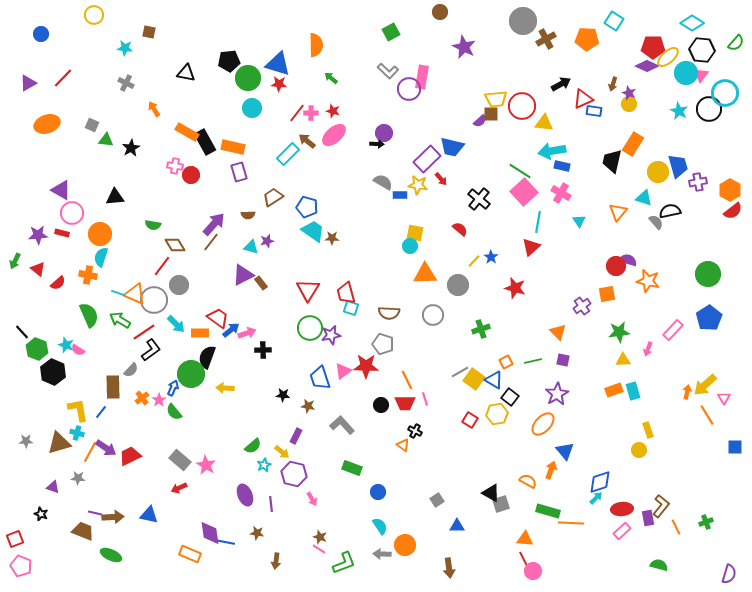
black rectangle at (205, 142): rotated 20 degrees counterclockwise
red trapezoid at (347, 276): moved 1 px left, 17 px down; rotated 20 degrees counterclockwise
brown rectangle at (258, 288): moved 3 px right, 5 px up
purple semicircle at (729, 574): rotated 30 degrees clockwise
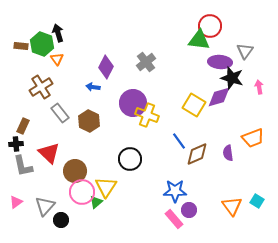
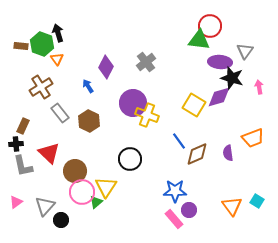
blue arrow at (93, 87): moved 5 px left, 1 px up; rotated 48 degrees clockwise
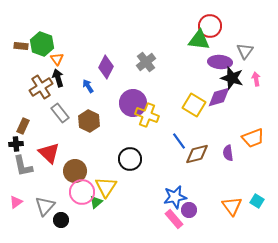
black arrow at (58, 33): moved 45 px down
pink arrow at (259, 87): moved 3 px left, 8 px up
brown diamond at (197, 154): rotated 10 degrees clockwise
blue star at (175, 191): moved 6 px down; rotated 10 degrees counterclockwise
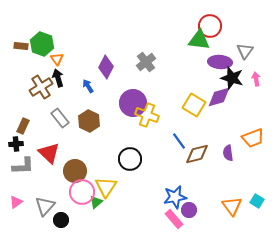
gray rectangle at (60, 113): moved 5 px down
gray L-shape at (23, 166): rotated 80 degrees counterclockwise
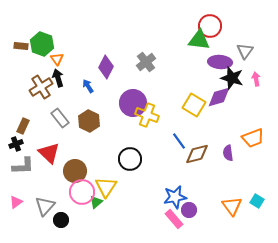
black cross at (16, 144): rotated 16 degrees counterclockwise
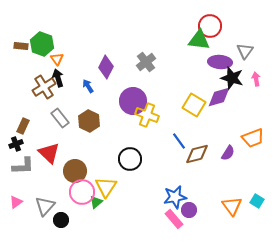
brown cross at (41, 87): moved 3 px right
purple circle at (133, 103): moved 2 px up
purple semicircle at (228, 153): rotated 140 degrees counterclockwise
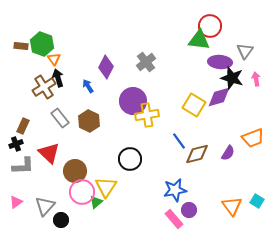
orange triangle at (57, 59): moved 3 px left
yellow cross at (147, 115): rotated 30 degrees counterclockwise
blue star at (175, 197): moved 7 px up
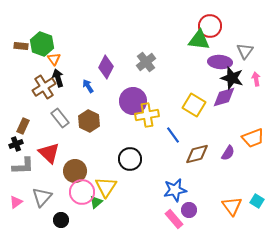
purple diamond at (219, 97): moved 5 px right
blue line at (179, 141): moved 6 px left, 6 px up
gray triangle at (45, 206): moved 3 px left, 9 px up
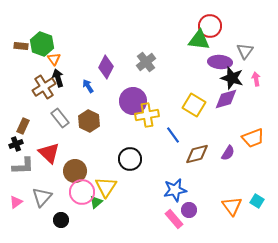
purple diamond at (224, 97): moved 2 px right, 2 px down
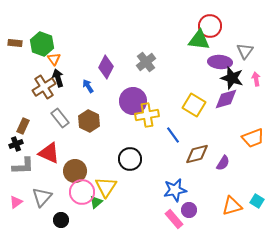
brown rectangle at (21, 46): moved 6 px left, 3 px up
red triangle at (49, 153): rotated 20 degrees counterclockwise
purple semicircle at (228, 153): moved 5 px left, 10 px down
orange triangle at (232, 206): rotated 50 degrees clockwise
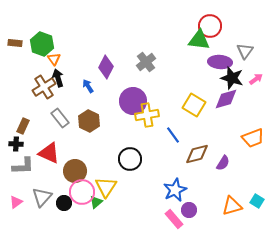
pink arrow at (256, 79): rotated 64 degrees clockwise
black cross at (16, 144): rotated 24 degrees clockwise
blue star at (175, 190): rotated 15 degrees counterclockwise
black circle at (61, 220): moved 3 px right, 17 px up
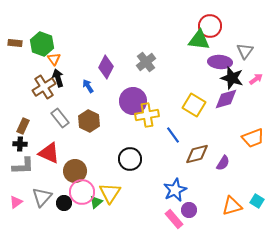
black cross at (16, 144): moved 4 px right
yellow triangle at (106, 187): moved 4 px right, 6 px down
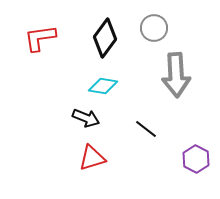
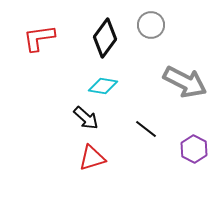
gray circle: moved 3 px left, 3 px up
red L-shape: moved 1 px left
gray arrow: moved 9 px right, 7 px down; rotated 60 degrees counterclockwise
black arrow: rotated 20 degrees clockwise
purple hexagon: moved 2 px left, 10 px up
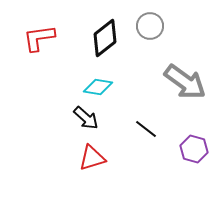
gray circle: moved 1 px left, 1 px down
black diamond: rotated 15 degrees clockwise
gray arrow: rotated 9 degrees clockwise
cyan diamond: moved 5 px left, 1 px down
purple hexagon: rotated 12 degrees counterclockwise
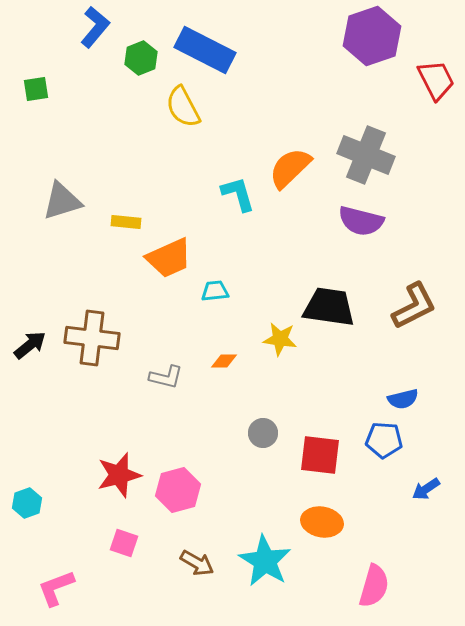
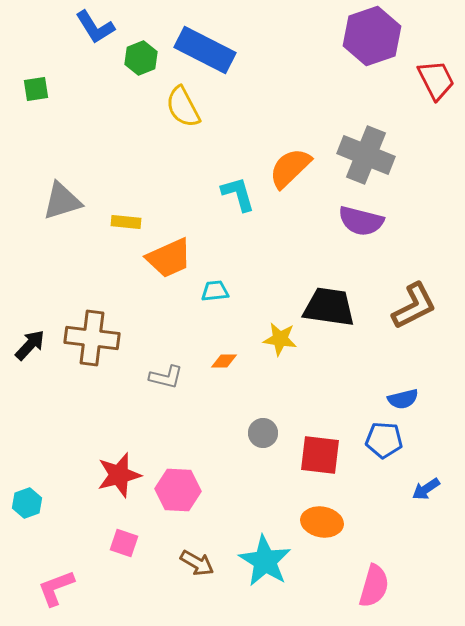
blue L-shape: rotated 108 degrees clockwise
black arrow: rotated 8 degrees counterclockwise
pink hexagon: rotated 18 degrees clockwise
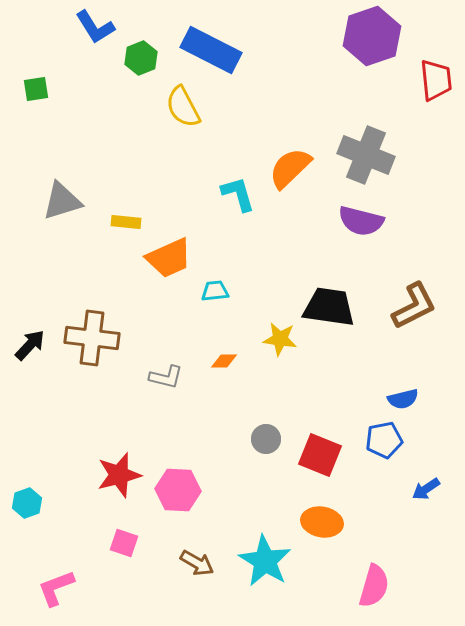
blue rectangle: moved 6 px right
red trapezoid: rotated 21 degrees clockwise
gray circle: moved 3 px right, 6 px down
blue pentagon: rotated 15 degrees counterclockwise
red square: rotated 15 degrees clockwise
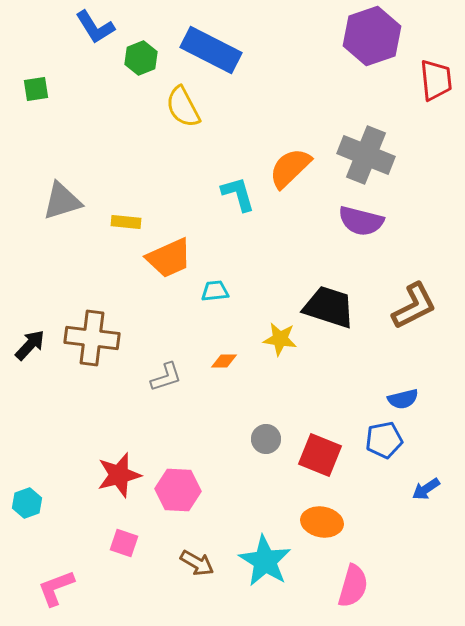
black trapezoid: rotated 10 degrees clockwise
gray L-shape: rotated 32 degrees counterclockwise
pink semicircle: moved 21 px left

....

• GIVEN REQUEST
Set down every one of the rows above word for word, omitting the pictures.

• WRITTEN REPLY
black rectangle at (205, 142): rotated 20 degrees counterclockwise
red trapezoid at (347, 276): moved 1 px left, 17 px down; rotated 20 degrees counterclockwise
brown rectangle at (258, 288): moved 3 px right, 5 px up
purple semicircle at (729, 574): rotated 30 degrees clockwise
blue arrow at (93, 87): moved 5 px left, 1 px up; rotated 48 degrees clockwise
black arrow at (58, 33): moved 45 px down
pink arrow at (259, 87): moved 3 px left, 8 px up
brown diamond at (197, 154): rotated 10 degrees clockwise
blue star at (175, 191): moved 6 px down; rotated 10 degrees counterclockwise
gray rectangle at (60, 113): moved 5 px down
gray L-shape at (23, 166): rotated 80 degrees counterclockwise
black cross at (16, 144): rotated 16 degrees counterclockwise
brown cross at (41, 87): moved 3 px right
purple circle at (133, 103): moved 2 px up
purple semicircle at (228, 153): rotated 140 degrees counterclockwise
orange triangle at (57, 59): moved 3 px left
yellow cross at (147, 115): rotated 30 degrees counterclockwise
blue star at (175, 197): moved 7 px up
purple diamond at (219, 97): moved 5 px right
blue line at (179, 141): moved 6 px left, 6 px up
gray triangle at (45, 206): moved 3 px left, 9 px up
purple diamond at (224, 97): moved 2 px right, 2 px down
brown rectangle at (21, 46): moved 6 px left, 3 px up
red triangle at (49, 153): rotated 20 degrees counterclockwise
purple semicircle at (228, 153): moved 5 px left, 10 px down
orange triangle at (232, 206): rotated 50 degrees clockwise
pink arrow at (256, 79): rotated 64 degrees clockwise
black cross at (16, 144): rotated 24 degrees clockwise
blue star at (175, 190): rotated 15 degrees counterclockwise
black circle at (61, 220): moved 3 px right, 17 px up
black cross at (16, 144): moved 4 px right
yellow triangle at (106, 187): moved 4 px right, 6 px down
gray circle: moved 3 px left, 3 px up
red L-shape: moved 1 px left
gray arrow: moved 9 px right, 7 px down; rotated 60 degrees counterclockwise
black arrow: rotated 20 degrees clockwise
purple hexagon: moved 2 px left, 10 px up
gray circle: moved 1 px left, 1 px down
black diamond: rotated 15 degrees clockwise
gray arrow: rotated 9 degrees clockwise
cyan diamond: moved 5 px left, 1 px down
purple hexagon: rotated 12 degrees counterclockwise
blue L-shape: rotated 108 degrees clockwise
black arrow: rotated 8 degrees counterclockwise
pink hexagon: rotated 18 degrees clockwise
blue rectangle: moved 6 px right
red trapezoid: rotated 21 degrees clockwise
gray circle: moved 3 px right, 6 px down
blue pentagon: rotated 15 degrees counterclockwise
red square: rotated 15 degrees clockwise
black trapezoid: rotated 10 degrees clockwise
gray L-shape: rotated 32 degrees counterclockwise
pink semicircle: moved 21 px left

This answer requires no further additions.